Top of Records to process
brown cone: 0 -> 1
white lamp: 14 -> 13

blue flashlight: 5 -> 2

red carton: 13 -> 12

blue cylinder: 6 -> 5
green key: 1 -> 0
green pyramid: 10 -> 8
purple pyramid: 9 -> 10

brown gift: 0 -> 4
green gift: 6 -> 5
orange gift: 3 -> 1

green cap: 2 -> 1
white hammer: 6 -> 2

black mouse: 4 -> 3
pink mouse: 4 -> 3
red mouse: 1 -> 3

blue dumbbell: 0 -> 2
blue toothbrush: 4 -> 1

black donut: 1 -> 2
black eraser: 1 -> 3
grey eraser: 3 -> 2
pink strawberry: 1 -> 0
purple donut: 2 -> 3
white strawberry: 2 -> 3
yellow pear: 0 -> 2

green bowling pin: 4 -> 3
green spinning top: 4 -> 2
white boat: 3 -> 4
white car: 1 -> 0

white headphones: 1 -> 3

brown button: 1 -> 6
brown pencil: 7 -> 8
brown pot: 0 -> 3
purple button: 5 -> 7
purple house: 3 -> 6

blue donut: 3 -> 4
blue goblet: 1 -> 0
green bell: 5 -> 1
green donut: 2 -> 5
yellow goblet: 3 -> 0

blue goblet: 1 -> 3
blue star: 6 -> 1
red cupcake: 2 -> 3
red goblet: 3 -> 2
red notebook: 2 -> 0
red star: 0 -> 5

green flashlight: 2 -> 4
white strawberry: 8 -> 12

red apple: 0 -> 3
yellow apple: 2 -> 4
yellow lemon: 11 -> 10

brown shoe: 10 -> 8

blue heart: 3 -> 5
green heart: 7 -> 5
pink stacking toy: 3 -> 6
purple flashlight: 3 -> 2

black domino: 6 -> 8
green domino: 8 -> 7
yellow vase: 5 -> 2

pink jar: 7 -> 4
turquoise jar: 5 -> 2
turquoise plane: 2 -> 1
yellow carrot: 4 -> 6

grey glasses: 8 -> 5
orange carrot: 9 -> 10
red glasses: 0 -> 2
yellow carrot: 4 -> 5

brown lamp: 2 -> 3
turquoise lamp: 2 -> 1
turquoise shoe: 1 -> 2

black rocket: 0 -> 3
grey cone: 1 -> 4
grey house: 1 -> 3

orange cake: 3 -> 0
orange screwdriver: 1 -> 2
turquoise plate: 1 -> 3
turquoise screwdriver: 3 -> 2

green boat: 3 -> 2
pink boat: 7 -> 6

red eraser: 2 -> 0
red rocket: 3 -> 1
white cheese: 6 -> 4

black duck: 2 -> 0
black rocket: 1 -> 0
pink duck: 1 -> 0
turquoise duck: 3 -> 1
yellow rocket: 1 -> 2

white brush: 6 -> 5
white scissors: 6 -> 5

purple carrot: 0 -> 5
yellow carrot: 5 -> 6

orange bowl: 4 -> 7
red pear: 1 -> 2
Bottom of Records to process
Brief: If a line contains the word "orange", it counts; say how many such lines there are in the data above, and nothing else.

Exercise answer: 5